AVAILABLE DATA START

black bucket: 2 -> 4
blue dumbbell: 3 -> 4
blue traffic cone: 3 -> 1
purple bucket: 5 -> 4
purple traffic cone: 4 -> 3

AVAILABLE DATA END
AVAILABLE DATA START

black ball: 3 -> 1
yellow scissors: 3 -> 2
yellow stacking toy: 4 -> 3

AVAILABLE DATA END

• _ASSIGNMENT_
In the entries above, find each line that includes the string "cone" and copy it.

• _EXERCISE RESULT_
blue traffic cone: 3 -> 1
purple traffic cone: 4 -> 3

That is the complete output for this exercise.